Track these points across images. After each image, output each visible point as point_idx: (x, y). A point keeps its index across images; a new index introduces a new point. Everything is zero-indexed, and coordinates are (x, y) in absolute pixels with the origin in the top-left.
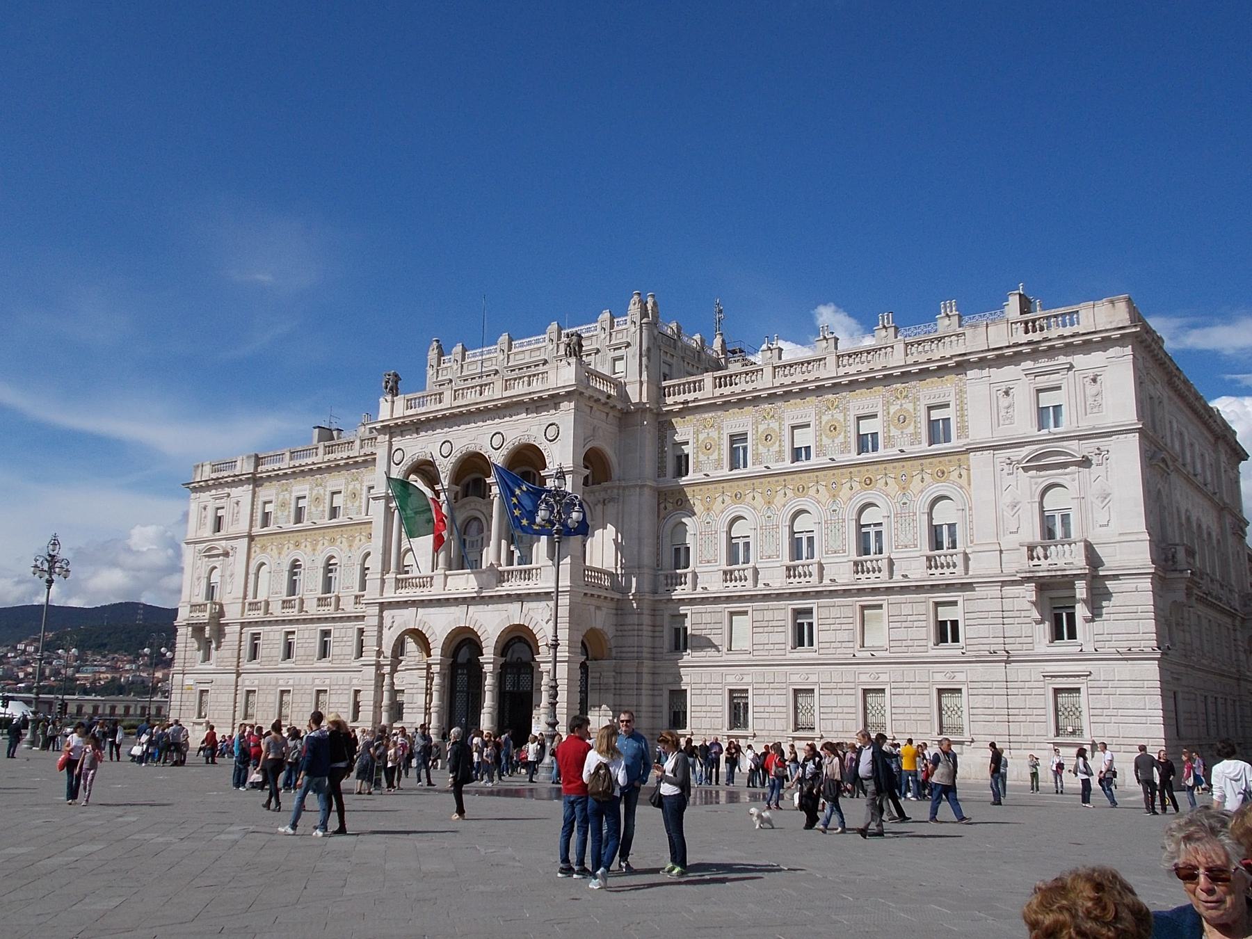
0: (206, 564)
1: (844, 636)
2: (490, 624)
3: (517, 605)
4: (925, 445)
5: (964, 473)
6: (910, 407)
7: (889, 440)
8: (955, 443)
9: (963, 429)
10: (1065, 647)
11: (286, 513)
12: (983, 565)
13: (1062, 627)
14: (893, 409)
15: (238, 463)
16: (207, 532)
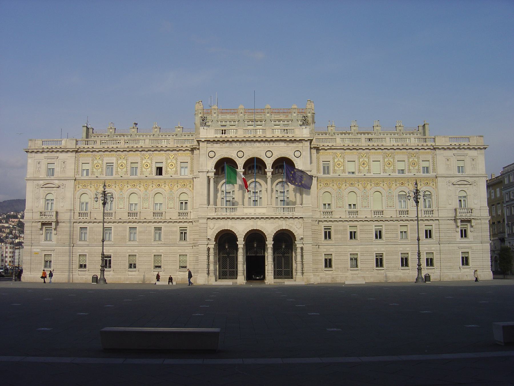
0: (42, 192)
1: (394, 235)
2: (269, 230)
3: (284, 222)
4: (422, 173)
5: (434, 184)
6: (416, 160)
7: (409, 171)
8: (432, 174)
9: (434, 170)
10: (464, 240)
11: (100, 170)
12: (443, 214)
13: (464, 234)
14: (410, 160)
15: (63, 142)
16: (43, 175)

:::

## WHAT IS NEEDED
Copy the listing above line for line, with every character unchanged, and leave out the pictures.

## ANSWER
Track these points across images. After each image, output each visible point as point_idx: (x, y). A point keeps its index across images; a new index introduces a new point. Everything is zero-indexed, and coordinates are (x, y) in absolute pixels with the origin in the top-left.
0: (206, 564)
1: (844, 636)
2: (490, 624)
3: (517, 605)
4: (925, 445)
5: (964, 473)
6: (910, 407)
7: (889, 440)
8: (955, 443)
9: (963, 429)
10: (1065, 647)
11: (286, 513)
12: (983, 565)
13: (1062, 627)
14: (893, 409)
15: (238, 463)
16: (207, 532)
0: (42, 192)
1: (394, 235)
2: (269, 230)
3: (284, 222)
4: (422, 173)
5: (434, 184)
6: (416, 160)
7: (409, 171)
8: (432, 174)
9: (434, 170)
10: (464, 240)
11: (100, 170)
12: (443, 214)
13: (464, 234)
14: (410, 160)
15: (63, 142)
16: (43, 175)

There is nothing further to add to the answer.